* Exercise directions *
Restate verbatim the lines between the one holding "Mask every instance" and the one holding "Look at this", both included, and no others.

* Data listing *
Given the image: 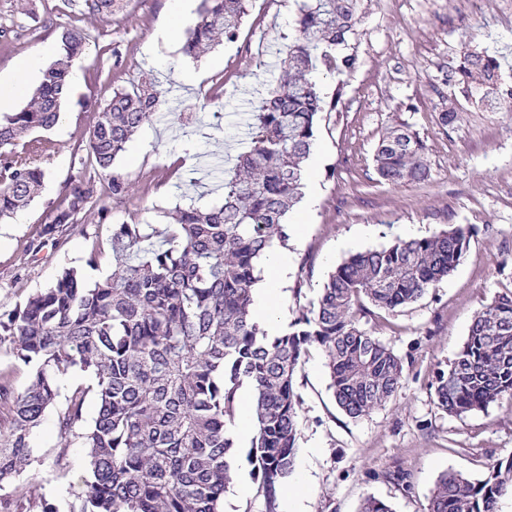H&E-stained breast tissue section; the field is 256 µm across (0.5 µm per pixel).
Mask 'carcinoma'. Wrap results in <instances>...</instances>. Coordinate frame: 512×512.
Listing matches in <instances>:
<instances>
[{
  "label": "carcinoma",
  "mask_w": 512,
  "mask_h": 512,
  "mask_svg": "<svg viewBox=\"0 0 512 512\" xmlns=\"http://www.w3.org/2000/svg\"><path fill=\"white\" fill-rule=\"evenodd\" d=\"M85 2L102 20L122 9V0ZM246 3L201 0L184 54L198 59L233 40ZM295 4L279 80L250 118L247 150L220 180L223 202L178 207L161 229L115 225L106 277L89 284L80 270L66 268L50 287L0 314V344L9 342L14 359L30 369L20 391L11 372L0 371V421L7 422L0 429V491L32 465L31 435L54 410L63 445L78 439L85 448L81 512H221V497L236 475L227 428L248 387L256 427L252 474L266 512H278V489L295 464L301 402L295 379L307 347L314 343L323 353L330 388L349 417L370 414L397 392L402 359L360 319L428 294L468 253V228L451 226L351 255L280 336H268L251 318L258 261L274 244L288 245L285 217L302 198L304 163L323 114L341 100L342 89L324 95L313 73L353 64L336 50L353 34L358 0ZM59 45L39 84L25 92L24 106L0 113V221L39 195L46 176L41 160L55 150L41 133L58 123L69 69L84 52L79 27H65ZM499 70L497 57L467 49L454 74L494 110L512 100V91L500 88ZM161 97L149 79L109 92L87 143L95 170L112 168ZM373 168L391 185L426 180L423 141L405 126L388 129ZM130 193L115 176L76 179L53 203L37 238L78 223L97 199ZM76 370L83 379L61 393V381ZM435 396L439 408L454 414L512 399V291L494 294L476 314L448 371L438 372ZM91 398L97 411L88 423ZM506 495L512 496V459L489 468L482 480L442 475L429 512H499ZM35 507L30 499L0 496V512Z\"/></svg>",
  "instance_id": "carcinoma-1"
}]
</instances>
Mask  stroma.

---

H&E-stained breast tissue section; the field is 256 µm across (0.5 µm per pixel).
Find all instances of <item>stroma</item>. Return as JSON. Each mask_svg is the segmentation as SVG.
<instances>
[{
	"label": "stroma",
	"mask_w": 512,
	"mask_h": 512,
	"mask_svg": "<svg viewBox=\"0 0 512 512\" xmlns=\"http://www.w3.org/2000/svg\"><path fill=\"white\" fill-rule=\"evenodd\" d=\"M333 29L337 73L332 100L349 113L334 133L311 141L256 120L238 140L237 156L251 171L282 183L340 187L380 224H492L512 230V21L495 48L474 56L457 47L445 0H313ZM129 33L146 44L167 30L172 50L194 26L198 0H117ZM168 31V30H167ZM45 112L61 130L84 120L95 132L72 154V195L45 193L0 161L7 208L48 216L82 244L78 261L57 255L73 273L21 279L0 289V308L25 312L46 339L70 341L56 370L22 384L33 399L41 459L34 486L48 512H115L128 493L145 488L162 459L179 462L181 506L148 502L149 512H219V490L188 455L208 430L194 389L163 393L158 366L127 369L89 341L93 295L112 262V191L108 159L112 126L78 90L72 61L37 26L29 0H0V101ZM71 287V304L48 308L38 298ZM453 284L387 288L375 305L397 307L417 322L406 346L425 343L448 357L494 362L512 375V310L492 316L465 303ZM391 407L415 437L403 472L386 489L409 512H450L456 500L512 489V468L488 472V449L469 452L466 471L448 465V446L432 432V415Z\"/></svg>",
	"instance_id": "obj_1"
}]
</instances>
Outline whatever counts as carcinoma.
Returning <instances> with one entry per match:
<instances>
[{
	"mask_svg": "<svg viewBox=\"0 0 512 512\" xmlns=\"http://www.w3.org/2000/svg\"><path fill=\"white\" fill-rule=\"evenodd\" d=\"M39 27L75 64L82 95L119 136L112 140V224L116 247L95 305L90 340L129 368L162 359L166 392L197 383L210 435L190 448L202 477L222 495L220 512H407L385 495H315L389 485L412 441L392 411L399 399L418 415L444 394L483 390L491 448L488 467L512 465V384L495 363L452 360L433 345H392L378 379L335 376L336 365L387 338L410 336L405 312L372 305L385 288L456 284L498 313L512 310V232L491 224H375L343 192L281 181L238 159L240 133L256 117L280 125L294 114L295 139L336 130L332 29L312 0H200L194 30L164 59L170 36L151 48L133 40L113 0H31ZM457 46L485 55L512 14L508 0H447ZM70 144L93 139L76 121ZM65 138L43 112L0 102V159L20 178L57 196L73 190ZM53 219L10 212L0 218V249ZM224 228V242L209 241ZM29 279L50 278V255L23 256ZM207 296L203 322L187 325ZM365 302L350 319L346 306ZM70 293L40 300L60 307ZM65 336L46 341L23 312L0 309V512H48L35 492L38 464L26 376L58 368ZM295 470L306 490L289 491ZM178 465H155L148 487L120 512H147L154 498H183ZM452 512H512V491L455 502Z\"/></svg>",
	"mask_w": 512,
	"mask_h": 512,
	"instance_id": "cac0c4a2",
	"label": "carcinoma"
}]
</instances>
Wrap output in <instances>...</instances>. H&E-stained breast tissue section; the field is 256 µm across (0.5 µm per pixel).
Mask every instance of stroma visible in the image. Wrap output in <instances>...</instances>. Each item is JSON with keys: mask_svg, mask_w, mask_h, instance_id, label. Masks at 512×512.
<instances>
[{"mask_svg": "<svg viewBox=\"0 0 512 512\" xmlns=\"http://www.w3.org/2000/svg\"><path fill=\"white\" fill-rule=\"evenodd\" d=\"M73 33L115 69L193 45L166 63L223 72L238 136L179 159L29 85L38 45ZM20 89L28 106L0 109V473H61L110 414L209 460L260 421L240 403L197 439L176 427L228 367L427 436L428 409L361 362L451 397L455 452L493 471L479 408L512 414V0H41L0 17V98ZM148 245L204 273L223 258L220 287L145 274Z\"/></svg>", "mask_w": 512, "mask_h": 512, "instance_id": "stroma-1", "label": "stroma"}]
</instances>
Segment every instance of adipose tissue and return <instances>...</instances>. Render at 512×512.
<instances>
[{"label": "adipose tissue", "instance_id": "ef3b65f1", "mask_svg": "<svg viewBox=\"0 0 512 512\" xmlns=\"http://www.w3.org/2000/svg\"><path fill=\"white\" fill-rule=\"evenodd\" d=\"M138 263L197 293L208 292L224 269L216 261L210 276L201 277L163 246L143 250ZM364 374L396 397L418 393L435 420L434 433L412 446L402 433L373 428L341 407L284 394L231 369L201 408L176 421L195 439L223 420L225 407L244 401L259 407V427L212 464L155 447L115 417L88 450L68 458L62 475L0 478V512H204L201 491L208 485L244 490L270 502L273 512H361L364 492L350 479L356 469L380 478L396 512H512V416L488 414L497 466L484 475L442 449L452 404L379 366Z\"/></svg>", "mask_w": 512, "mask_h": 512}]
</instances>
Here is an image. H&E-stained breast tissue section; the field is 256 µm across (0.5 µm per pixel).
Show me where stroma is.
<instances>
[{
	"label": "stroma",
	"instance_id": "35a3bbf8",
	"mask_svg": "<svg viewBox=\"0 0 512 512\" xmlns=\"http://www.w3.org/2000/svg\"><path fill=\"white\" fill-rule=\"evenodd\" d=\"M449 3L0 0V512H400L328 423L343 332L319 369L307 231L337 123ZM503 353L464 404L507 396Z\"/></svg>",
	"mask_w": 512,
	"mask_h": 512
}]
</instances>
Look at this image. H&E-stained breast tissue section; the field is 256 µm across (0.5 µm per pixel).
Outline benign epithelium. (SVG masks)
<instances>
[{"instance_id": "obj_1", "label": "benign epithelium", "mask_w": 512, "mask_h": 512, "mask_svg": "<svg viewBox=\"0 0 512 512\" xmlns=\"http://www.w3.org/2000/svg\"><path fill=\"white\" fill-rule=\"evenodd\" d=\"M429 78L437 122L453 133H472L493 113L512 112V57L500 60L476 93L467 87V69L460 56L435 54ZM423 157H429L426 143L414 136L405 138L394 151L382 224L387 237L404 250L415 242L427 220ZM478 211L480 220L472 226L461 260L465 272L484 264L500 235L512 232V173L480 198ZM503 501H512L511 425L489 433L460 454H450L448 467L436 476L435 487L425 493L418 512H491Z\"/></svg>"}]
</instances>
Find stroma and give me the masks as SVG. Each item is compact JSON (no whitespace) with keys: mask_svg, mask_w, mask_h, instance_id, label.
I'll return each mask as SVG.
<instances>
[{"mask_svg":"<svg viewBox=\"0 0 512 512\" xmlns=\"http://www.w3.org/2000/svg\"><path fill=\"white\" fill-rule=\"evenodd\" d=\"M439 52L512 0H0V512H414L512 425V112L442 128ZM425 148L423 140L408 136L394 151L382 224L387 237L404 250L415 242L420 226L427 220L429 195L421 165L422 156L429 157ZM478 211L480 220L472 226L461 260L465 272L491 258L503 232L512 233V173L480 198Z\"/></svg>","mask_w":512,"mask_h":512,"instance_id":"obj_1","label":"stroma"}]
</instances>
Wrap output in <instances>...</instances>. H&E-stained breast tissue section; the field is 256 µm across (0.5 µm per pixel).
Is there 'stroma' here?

* Response to this task *
Mask every instance of stroma visible in the image. Wrap output in <instances>...</instances>. Each item is JSON with keys: mask_svg, mask_w, mask_h, instance_id, label. Masks at 512×512.
<instances>
[{"mask_svg": "<svg viewBox=\"0 0 512 512\" xmlns=\"http://www.w3.org/2000/svg\"><path fill=\"white\" fill-rule=\"evenodd\" d=\"M73 33L115 69L193 45L166 63L223 72L238 136L179 159L29 85L38 45ZM20 89L28 106L0 109V473H61L110 414L209 460L260 421L240 403L197 439L176 427L228 367L427 436L428 409L361 362L451 397L455 452L493 471L479 408L512 414V0H41L0 17V98ZM148 245L204 273L223 258L220 287L145 274Z\"/></svg>", "mask_w": 512, "mask_h": 512, "instance_id": "stroma-1", "label": "stroma"}]
</instances>
Segment every instance of adipose tissue and return <instances>...</instances>. Render at 512×512.
<instances>
[{"label": "adipose tissue", "instance_id": "ef3b65f1", "mask_svg": "<svg viewBox=\"0 0 512 512\" xmlns=\"http://www.w3.org/2000/svg\"><path fill=\"white\" fill-rule=\"evenodd\" d=\"M138 263L197 293L208 292L224 269L216 261L210 276L201 277L163 246L143 250ZM364 374L396 397L418 393L435 420L434 433L412 446L402 433L373 428L341 407L284 394L231 369L201 408L176 421L195 439L223 420L225 407L244 401L259 407V427L212 464L155 447L115 417L88 450L68 458L62 475L0 478V512H204L201 491L208 485L244 490L270 502L273 512H361L364 492L350 479L356 469L380 478L396 512H512V416L488 414L497 466L484 475L442 449L452 404L379 366Z\"/></svg>", "mask_w": 512, "mask_h": 512}]
</instances>
Here is an image. H&E-stained breast tissue section; the field is 256 µm across (0.5 µm per pixel).
Show me where stroma is.
<instances>
[{
	"label": "stroma",
	"instance_id": "35a3bbf8",
	"mask_svg": "<svg viewBox=\"0 0 512 512\" xmlns=\"http://www.w3.org/2000/svg\"><path fill=\"white\" fill-rule=\"evenodd\" d=\"M449 3L0 0V512H400L328 423L343 332L319 369L307 231L337 123ZM503 353L464 404L507 396Z\"/></svg>",
	"mask_w": 512,
	"mask_h": 512
}]
</instances>
Look at this image. H&E-stained breast tissue section; the field is 256 µm across (0.5 µm per pixel).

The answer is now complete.